● **What you need to do**
Please restate, exactly as written, the lines running from the beginning of the material through the line that has "P102 pin 1: +12V -> GND" in it.

=== Data for this task ===

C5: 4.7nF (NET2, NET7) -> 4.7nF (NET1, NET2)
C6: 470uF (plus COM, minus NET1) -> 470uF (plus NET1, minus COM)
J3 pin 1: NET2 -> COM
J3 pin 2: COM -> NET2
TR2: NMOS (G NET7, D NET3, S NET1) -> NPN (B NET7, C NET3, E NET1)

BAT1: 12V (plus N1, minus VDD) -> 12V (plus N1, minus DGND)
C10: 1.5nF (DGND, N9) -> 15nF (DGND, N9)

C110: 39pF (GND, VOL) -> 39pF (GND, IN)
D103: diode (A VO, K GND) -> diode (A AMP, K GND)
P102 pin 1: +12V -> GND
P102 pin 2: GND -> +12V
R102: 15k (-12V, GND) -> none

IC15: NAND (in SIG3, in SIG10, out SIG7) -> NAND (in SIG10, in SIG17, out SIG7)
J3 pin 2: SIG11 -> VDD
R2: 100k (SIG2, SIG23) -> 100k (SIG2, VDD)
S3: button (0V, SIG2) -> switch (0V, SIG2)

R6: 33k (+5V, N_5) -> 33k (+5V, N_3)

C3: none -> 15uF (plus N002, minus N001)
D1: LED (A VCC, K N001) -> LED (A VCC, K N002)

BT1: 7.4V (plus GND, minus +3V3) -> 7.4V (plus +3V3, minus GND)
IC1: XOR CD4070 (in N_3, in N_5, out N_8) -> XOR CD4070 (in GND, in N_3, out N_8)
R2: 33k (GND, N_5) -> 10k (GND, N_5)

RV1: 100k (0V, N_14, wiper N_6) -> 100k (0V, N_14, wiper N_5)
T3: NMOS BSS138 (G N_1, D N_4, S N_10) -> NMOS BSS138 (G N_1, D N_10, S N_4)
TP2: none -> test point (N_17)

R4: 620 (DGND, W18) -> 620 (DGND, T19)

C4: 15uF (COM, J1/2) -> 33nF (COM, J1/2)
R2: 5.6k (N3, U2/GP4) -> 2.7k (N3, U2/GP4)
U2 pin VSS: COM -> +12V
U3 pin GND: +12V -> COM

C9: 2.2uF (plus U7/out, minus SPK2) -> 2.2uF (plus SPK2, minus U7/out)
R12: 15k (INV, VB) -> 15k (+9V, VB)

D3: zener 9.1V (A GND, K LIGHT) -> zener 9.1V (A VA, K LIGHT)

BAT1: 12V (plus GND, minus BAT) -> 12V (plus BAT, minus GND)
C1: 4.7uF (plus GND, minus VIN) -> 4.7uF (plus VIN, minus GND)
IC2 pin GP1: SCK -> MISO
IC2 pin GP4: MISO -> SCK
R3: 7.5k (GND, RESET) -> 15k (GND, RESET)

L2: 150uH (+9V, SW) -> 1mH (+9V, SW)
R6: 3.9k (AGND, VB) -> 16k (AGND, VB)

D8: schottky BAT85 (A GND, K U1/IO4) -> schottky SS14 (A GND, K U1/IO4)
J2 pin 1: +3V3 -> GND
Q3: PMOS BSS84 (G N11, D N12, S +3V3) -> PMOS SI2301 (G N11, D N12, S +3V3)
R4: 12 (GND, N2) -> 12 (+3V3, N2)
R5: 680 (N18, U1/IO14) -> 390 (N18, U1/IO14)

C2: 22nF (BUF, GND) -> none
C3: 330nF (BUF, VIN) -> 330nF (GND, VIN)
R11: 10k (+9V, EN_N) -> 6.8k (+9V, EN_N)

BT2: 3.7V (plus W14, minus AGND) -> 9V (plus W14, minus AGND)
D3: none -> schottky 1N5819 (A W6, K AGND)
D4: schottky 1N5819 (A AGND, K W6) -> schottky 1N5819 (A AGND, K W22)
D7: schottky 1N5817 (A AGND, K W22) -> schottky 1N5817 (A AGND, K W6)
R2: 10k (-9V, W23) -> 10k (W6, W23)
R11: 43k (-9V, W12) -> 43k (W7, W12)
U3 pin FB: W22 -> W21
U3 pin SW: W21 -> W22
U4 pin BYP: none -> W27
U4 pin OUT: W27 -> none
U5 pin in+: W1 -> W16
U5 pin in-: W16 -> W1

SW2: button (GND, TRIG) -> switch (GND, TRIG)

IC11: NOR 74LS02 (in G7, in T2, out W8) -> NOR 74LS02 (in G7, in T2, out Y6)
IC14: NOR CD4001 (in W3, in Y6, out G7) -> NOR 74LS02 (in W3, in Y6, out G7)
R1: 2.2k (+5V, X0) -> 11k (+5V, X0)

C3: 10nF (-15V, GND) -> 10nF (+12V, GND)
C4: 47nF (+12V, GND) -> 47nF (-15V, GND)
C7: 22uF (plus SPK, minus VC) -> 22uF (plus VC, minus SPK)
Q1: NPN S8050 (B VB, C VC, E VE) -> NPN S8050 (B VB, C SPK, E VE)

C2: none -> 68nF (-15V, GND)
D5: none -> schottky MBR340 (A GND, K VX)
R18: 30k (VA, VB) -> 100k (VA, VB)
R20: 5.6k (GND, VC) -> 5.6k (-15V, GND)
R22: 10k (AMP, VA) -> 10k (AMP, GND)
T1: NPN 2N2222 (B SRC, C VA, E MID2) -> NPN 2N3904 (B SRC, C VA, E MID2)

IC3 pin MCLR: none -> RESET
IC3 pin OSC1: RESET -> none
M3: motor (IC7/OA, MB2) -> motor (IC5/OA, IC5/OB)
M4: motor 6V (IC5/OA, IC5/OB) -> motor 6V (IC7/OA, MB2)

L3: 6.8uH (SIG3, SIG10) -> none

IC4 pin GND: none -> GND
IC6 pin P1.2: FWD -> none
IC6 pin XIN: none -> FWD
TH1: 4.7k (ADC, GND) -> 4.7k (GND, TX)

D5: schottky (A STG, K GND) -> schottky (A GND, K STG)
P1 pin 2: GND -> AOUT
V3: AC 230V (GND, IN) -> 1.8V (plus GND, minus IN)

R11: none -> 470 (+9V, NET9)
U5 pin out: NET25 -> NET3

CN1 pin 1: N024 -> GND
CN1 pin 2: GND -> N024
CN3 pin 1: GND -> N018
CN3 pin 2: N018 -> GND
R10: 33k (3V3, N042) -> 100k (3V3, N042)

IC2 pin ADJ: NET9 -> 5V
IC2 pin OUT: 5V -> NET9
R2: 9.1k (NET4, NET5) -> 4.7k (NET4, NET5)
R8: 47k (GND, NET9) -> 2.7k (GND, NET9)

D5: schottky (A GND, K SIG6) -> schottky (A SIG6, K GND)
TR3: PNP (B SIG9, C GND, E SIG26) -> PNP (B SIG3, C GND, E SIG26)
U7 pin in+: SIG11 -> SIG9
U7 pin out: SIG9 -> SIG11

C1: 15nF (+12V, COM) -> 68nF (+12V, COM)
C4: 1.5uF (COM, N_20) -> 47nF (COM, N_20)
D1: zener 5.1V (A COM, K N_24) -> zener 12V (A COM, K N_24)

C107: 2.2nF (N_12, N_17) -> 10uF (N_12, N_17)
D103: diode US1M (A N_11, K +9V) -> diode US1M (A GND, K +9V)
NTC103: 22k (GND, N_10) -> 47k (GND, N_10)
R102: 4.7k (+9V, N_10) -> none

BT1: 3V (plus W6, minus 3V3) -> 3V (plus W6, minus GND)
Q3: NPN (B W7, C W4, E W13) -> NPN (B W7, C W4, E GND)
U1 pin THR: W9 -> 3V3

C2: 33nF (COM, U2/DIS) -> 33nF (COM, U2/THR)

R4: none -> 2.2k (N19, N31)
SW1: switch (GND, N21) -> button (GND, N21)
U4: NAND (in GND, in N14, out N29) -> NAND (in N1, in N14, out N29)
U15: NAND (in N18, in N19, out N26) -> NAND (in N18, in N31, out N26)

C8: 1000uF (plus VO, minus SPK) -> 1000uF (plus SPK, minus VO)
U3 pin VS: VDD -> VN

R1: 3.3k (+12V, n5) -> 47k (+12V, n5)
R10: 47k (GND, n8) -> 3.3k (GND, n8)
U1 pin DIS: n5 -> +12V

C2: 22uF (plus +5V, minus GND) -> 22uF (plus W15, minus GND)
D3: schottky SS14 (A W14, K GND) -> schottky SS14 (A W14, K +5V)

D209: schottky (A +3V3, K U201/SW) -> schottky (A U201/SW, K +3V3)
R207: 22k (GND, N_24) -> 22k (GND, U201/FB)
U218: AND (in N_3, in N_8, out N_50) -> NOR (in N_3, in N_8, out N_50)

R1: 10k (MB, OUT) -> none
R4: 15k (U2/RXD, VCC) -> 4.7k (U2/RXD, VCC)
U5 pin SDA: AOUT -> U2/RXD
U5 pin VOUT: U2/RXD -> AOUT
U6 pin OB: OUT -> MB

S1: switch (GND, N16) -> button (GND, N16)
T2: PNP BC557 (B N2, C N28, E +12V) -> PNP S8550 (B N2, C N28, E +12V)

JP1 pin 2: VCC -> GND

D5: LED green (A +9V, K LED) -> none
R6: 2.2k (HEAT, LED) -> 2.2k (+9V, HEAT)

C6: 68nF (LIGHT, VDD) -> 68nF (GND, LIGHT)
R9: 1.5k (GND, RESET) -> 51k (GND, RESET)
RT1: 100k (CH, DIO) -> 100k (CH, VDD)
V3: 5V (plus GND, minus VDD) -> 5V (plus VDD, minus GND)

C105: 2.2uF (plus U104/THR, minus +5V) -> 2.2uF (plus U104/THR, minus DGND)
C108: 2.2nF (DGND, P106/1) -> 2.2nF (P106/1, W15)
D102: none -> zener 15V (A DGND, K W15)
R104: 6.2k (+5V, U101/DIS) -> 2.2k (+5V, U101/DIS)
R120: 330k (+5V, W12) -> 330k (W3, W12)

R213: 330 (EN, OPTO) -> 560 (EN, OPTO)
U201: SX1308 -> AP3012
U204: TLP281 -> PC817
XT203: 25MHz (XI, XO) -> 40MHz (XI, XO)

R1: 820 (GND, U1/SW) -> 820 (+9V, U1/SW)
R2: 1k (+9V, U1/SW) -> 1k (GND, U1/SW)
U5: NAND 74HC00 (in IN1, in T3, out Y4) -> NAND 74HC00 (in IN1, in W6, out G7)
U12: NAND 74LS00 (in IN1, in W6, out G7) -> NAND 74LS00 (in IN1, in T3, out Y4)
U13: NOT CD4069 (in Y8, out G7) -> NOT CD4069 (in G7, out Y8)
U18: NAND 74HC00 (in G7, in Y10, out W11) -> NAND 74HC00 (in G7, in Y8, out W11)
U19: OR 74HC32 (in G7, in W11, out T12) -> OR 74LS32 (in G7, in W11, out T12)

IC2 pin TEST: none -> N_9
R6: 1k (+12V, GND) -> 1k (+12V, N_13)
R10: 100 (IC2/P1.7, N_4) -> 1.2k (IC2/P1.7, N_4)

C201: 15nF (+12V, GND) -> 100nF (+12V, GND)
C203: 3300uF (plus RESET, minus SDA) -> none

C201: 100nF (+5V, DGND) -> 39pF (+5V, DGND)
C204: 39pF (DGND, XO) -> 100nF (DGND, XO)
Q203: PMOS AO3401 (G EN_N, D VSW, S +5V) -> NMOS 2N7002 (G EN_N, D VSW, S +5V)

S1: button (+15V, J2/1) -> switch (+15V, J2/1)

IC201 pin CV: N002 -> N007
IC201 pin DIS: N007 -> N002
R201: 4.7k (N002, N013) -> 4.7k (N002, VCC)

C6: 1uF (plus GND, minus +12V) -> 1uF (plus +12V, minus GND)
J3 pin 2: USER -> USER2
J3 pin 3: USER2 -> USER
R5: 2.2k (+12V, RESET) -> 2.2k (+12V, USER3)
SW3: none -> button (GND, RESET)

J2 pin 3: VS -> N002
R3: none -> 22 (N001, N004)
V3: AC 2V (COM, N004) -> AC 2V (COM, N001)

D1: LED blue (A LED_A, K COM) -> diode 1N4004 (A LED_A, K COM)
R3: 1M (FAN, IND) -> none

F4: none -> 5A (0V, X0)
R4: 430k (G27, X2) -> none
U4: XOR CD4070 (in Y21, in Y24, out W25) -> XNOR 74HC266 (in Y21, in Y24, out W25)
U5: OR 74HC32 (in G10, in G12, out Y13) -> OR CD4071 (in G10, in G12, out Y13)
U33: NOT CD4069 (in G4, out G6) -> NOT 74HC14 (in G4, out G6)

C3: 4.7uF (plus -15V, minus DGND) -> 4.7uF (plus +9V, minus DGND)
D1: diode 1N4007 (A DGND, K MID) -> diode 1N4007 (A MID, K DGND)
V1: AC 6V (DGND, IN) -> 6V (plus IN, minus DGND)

===

● **Response to the task**
C5: 4.7nF (NET2, NET7) -> 4.7nF (NET1, NET2)
C6: 470uF (plus COM, minus NET1) -> 470uF (plus NET1, minus COM)
J3 pin 1: NET2 -> COM
J3 pin 2: COM -> NET2
TR2: NMOS (G NET7, D NET3, S NET1) -> NPN (B NET7, C NET3, E NET1)

BAT1: 12V (plus N1, minus VDD) -> 12V (plus N1, minus DGND)
C10: 1.5nF (DGND, N9) -> 15nF (DGND, N9)

C110: 39pF (GND, VOL) -> 39pF (GND, IN)
D103: diode (A VO, K GND) -> diode (A AMP, K GND)
P102 pin 1: +12V -> GND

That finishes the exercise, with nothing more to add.